== WHAT THIS TASK INVOLVES ==
Look in the material below for the line with "C2: 68pF (GND, N12) -> 12pF (GND, N12)" and the line with "R9: 1M (3V3, N13) -> 1M (3V3, IC1/in-)", then set down exactly those two lines and all lines between, nothing more.

== SUPPLIED RECORDS ==
-- Opening Marker --

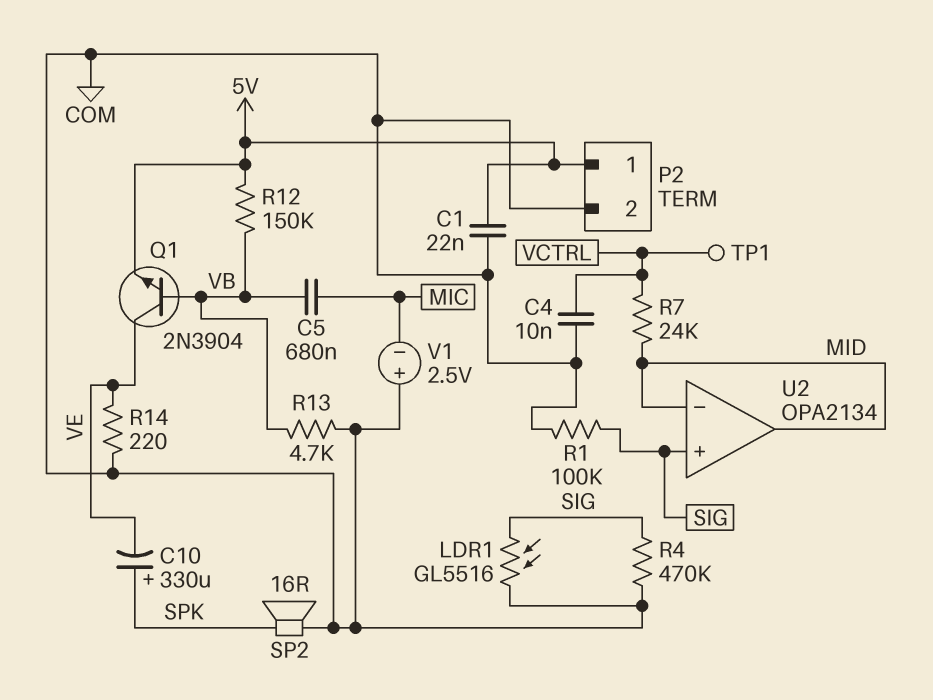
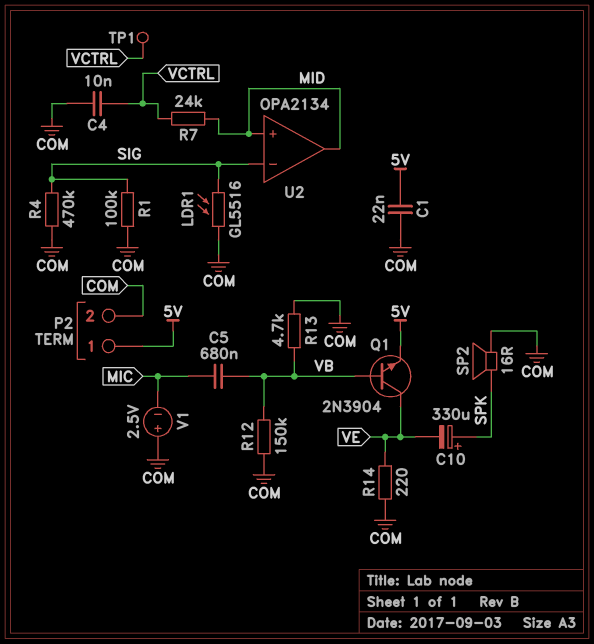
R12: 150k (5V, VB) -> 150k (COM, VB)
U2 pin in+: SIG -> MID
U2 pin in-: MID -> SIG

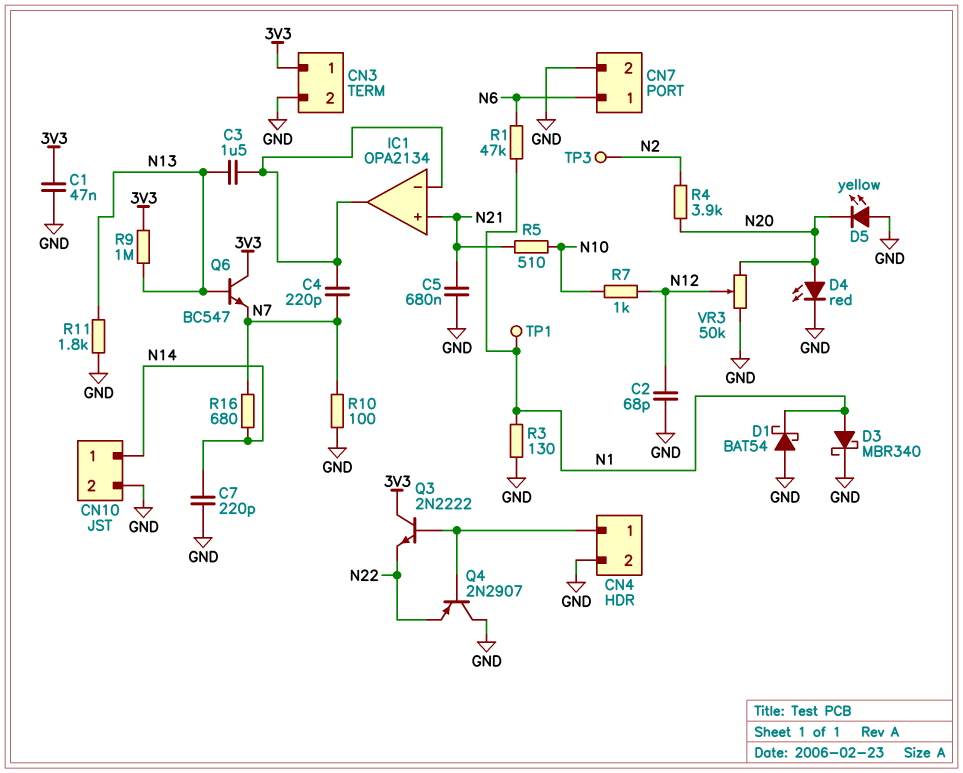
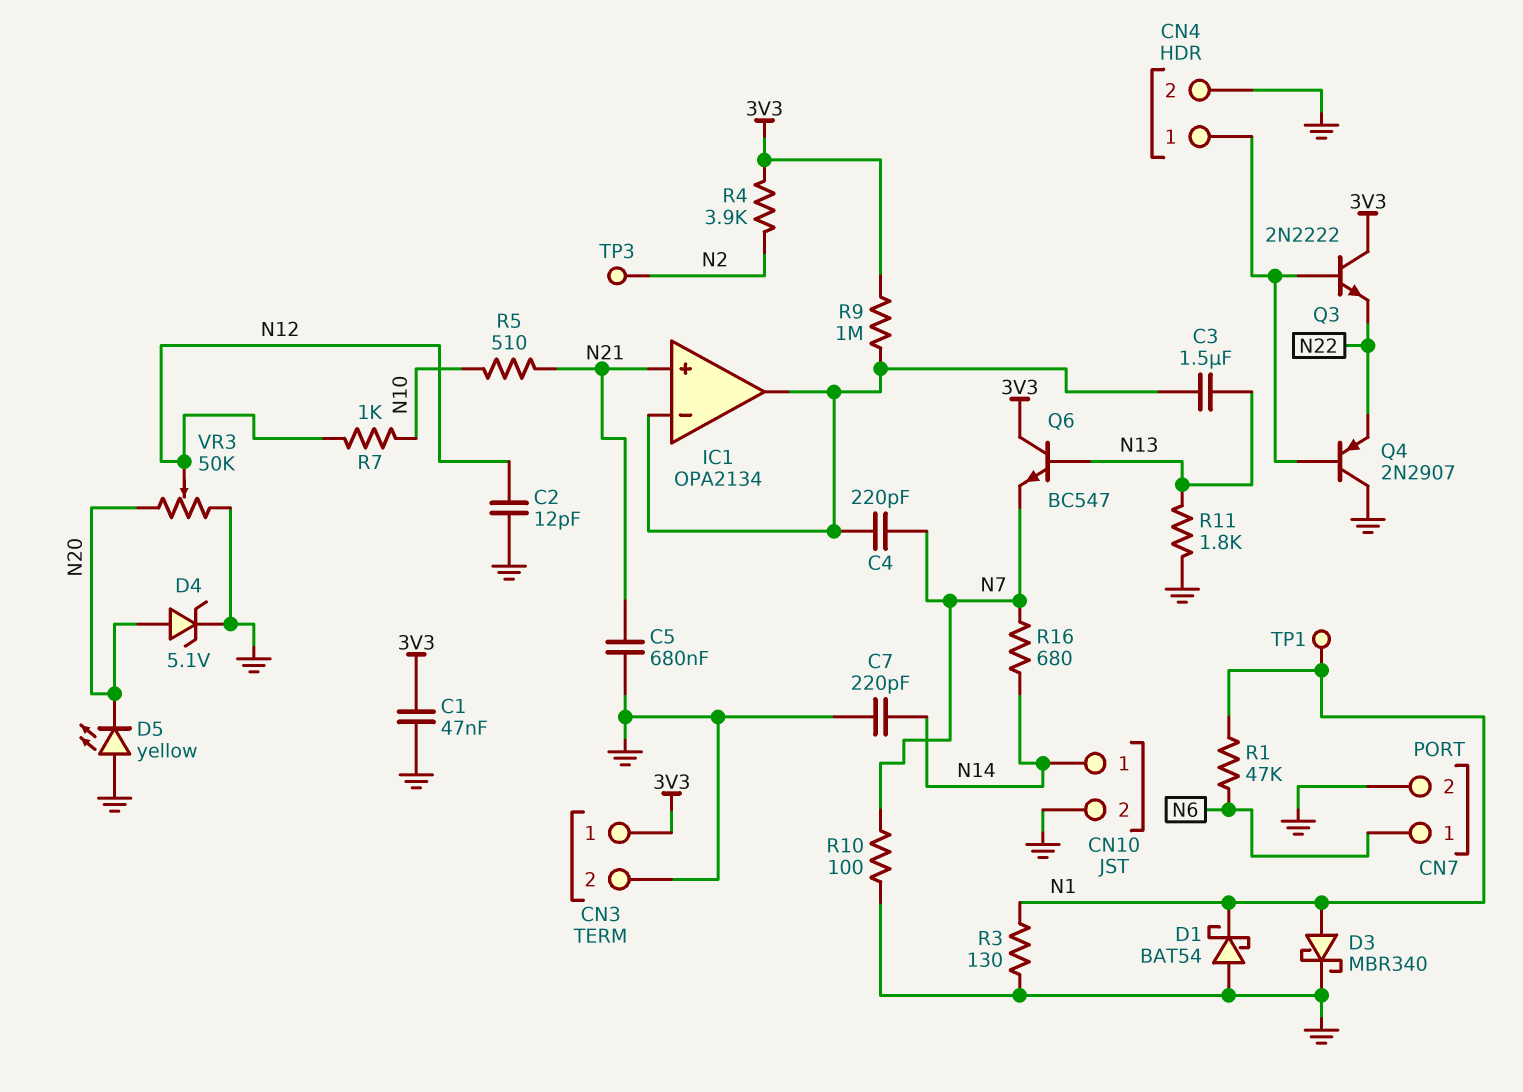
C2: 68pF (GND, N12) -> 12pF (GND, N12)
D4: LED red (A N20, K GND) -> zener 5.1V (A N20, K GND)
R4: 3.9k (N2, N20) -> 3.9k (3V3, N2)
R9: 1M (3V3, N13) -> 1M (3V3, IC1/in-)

-- Closing Marker --
-- Opening Marker --

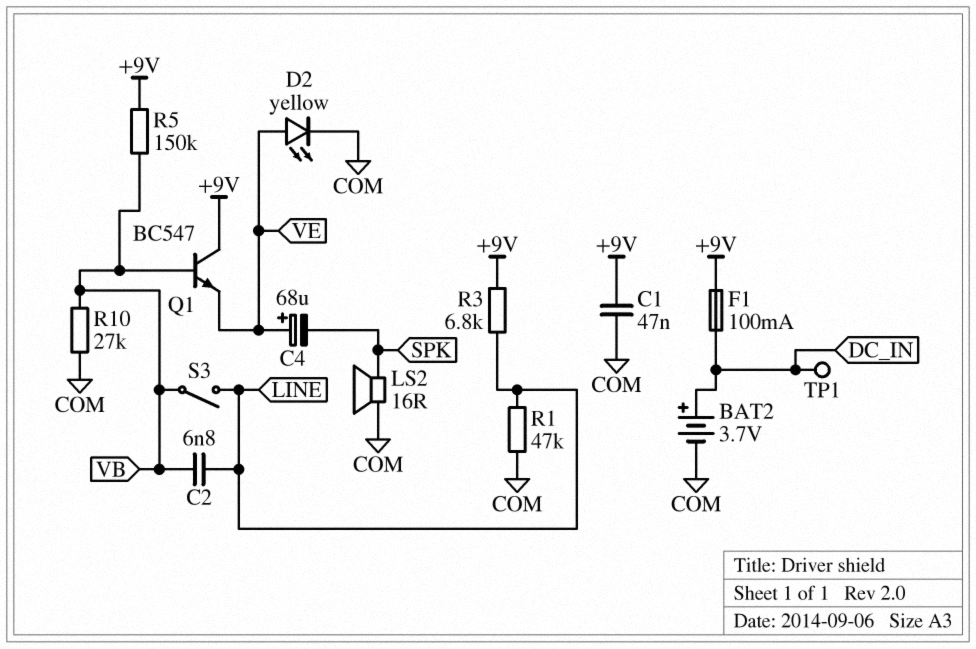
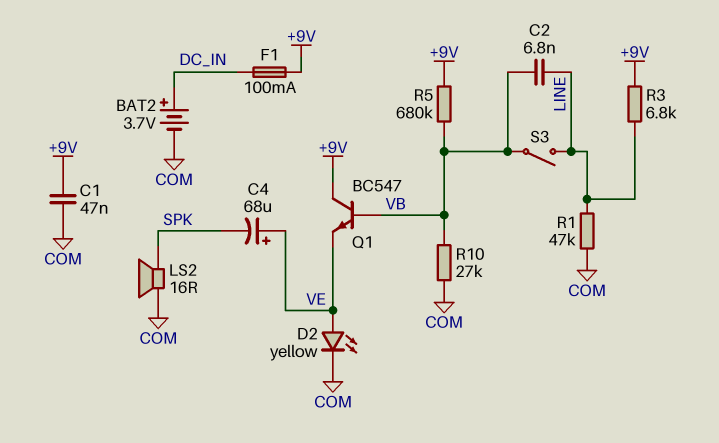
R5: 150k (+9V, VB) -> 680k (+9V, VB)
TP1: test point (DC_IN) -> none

-- Closing Marker --

== OUTPUT ==
C2: 68pF (GND, N12) -> 12pF (GND, N12)
D4: LED red (A N20, K GND) -> zener 5.1V (A N20, K GND)
R4: 3.9k (N2, N20) -> 3.9k (3V3, N2)
R9: 1M (3V3, N13) -> 1M (3V3, IC1/in-)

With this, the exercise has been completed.